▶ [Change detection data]
-- Opening Marker --

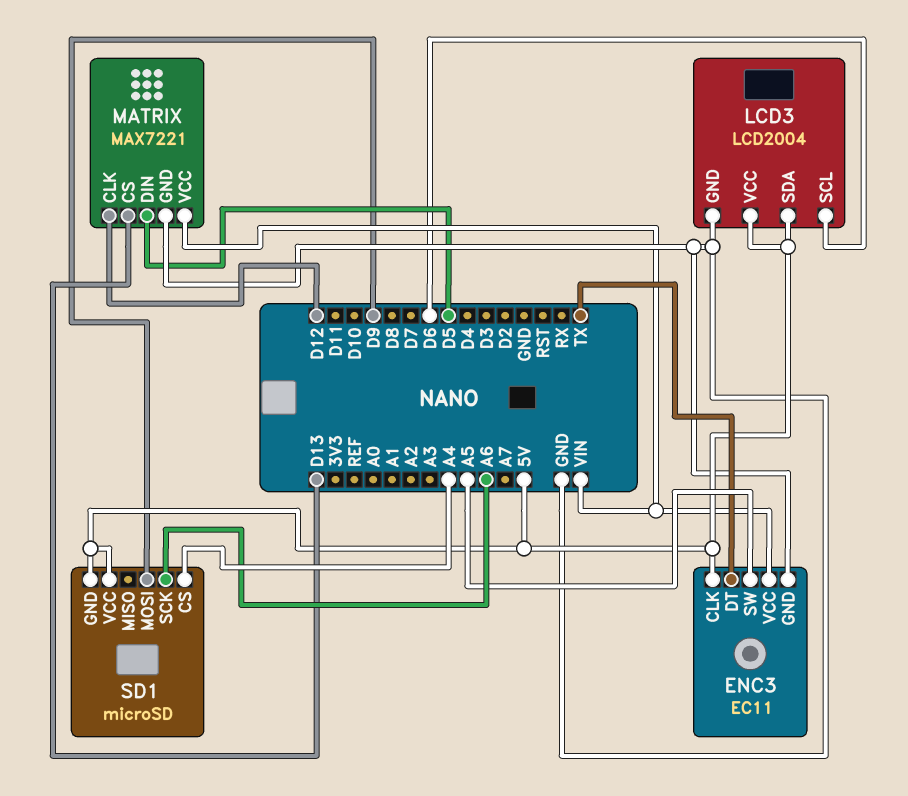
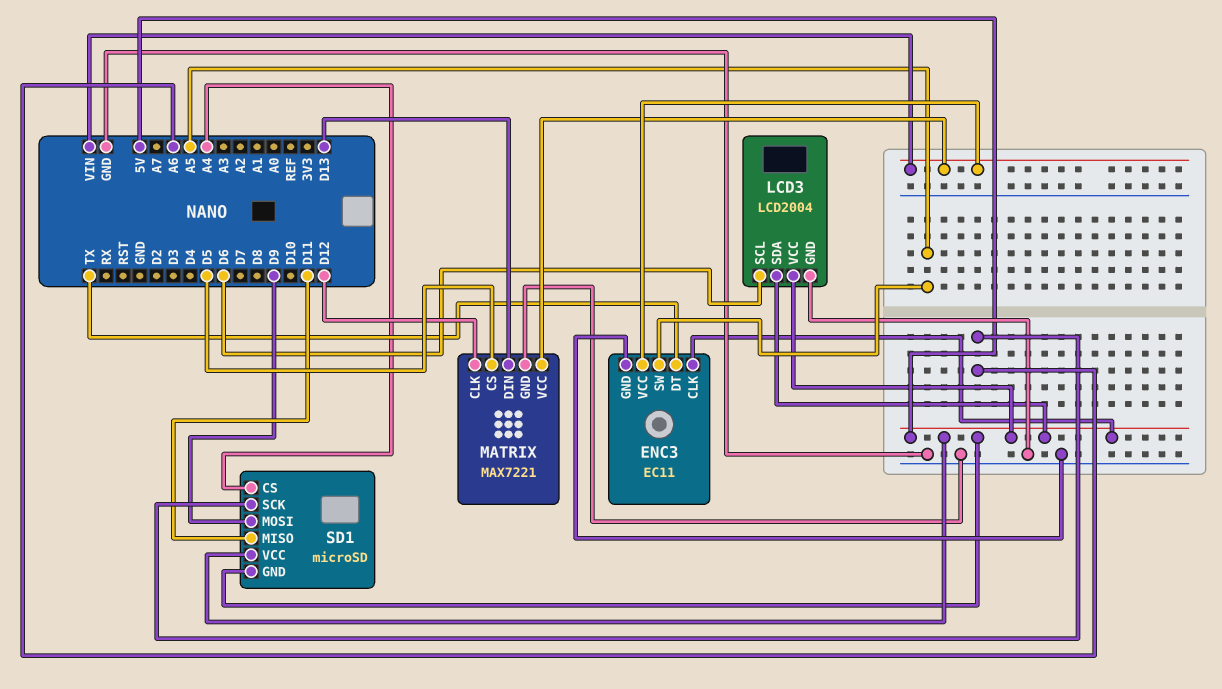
MATRIX pin CS: D13 -> D5
MATRIX pin DIN: D5 -> D13
SD1 pin MISO: none -> D11

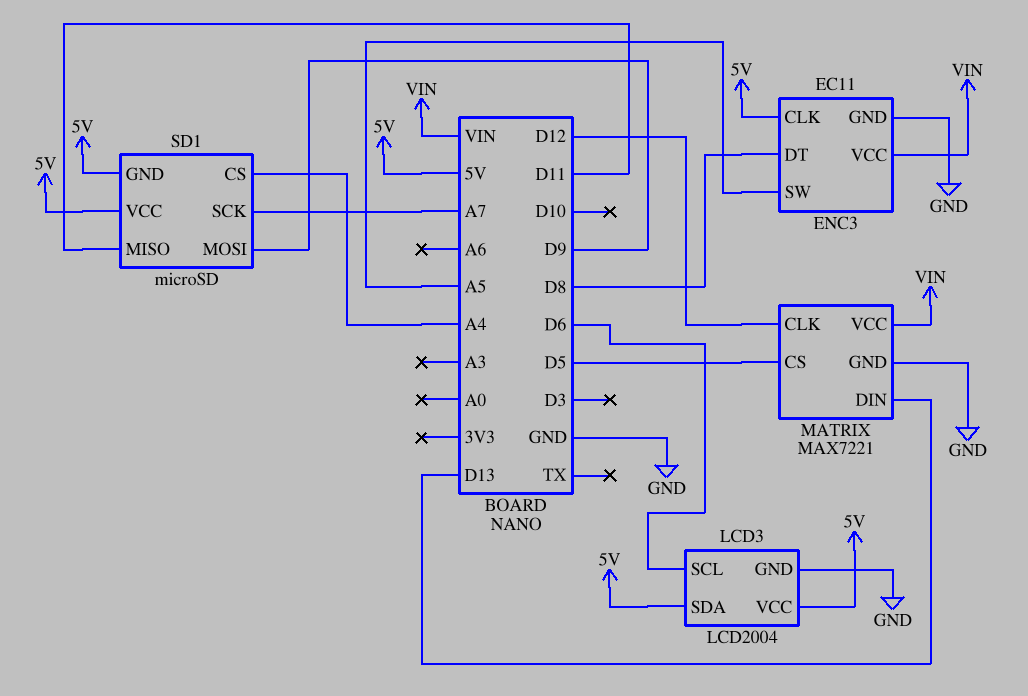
ENC3 pin DT: TX -> D8
SD1 pin SCK: A6 -> A7

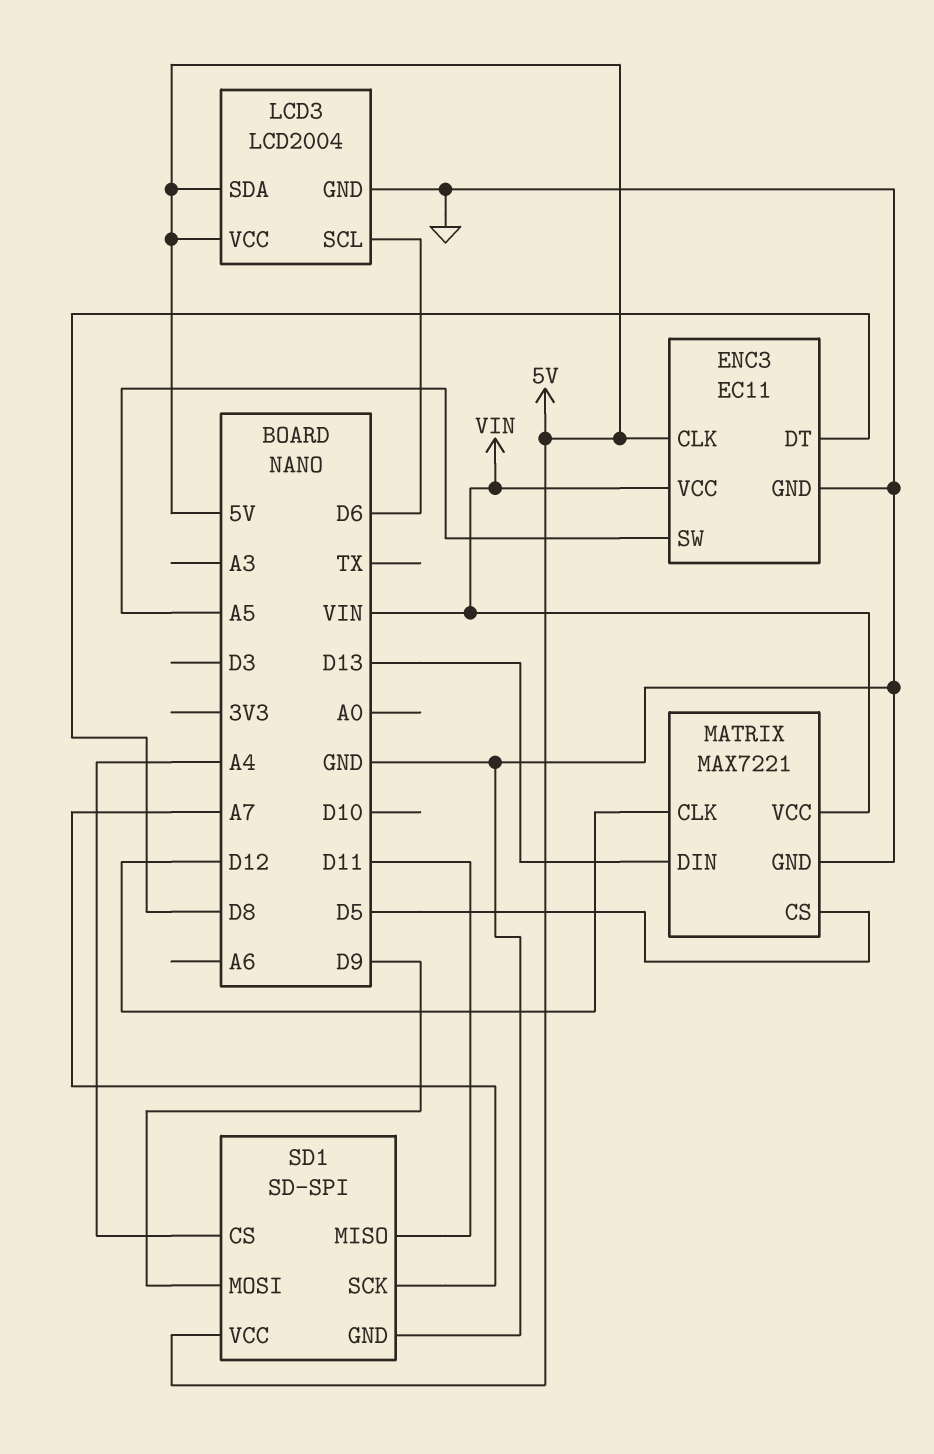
SD1: microSD -> SD-SPI
SD1 pin GND: 5V -> GND

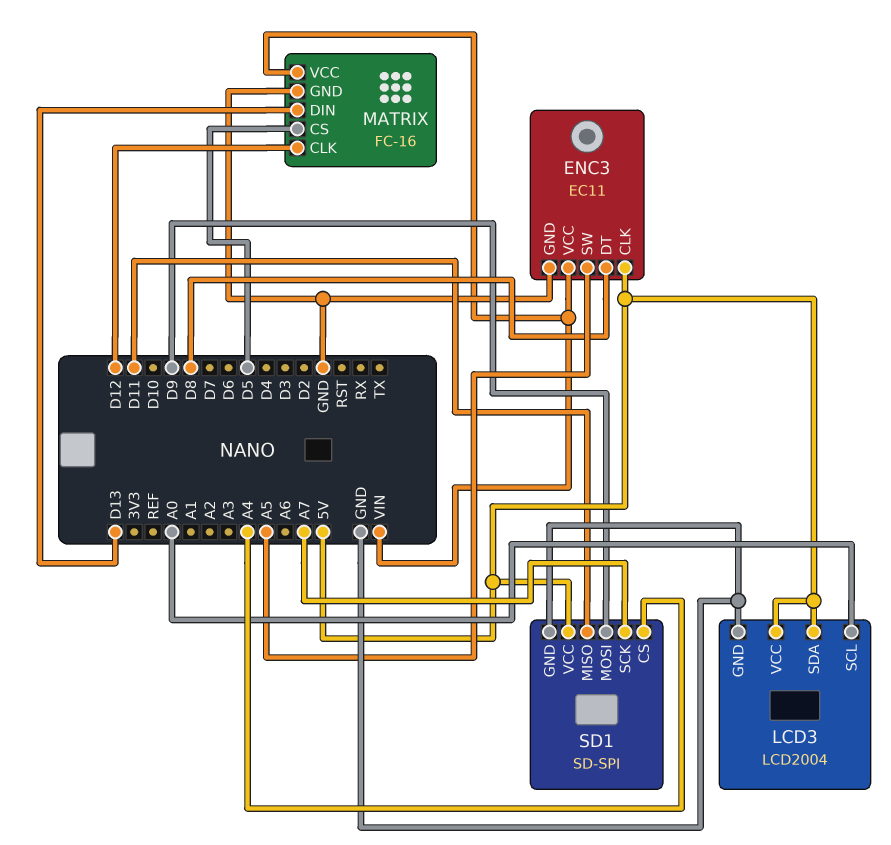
LCD3 pin SCL: D6 -> A0
MATRIX: MAX7221 -> FC-16

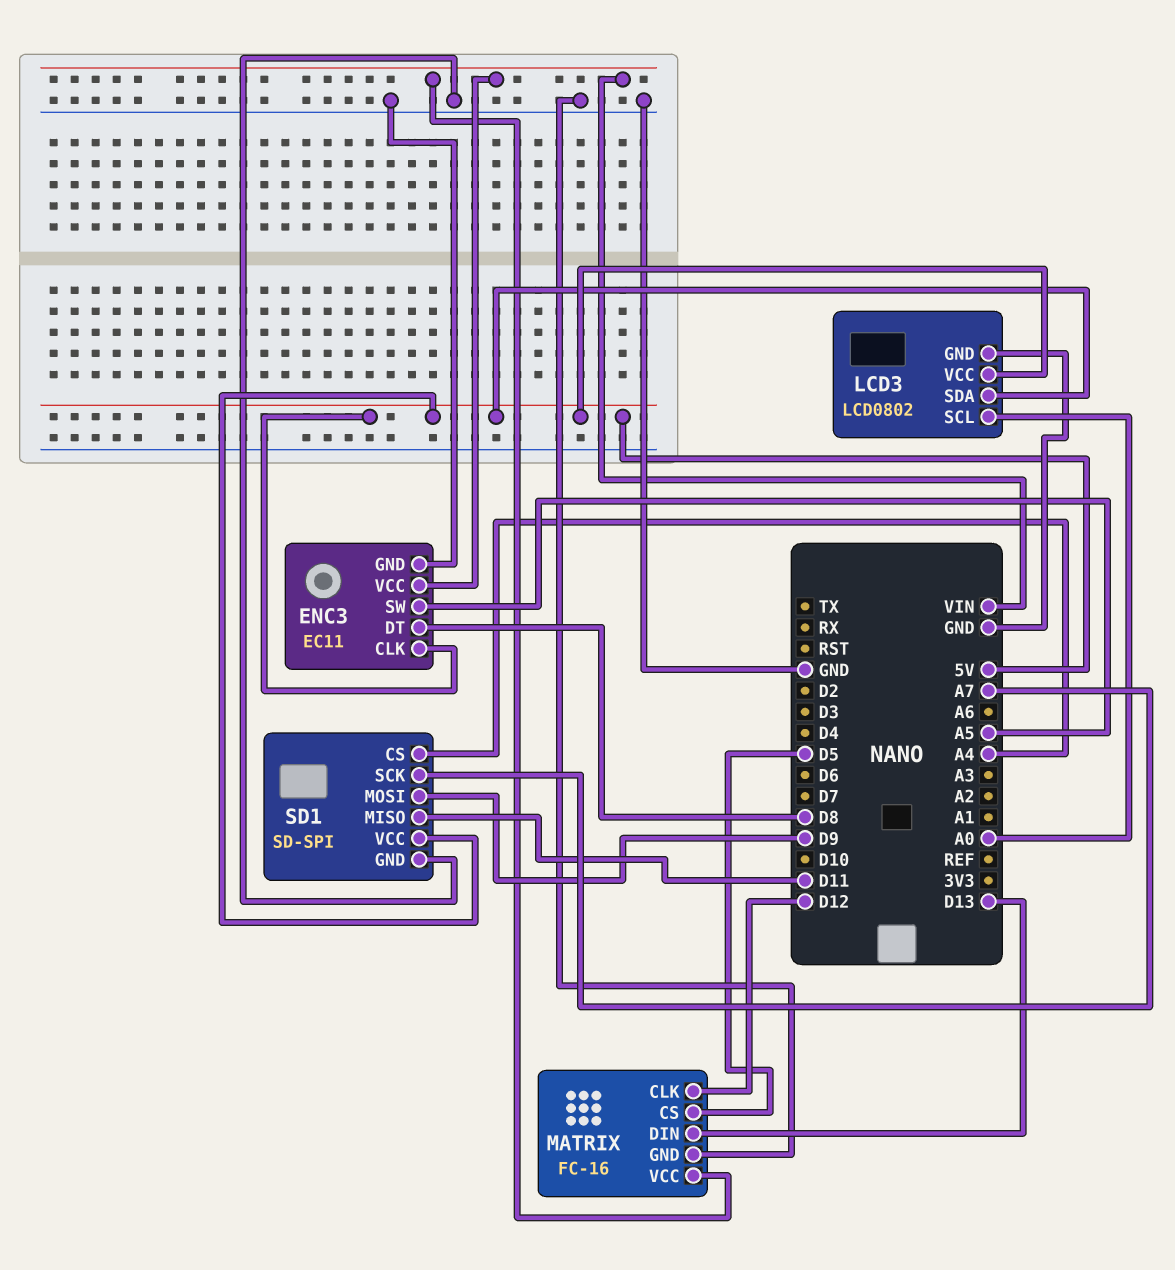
LCD3: LCD2004 -> LCD0802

-- Closing Marker --

Without the pictures, print all of the records exactly.

▶ [ANSWER AREA]
MATRIX pin CS: D13 -> D5
MATRIX pin DIN: D5 -> D13
SD1 pin MISO: none -> D11

ENC3 pin DT: TX -> D8
SD1 pin SCK: A6 -> A7

SD1: microSD -> SD-SPI
SD1 pin GND: 5V -> GND

LCD3 pin SCL: D6 -> A0
MATRIX: MAX7221 -> FC-16

LCD3: LCD2004 -> LCD0802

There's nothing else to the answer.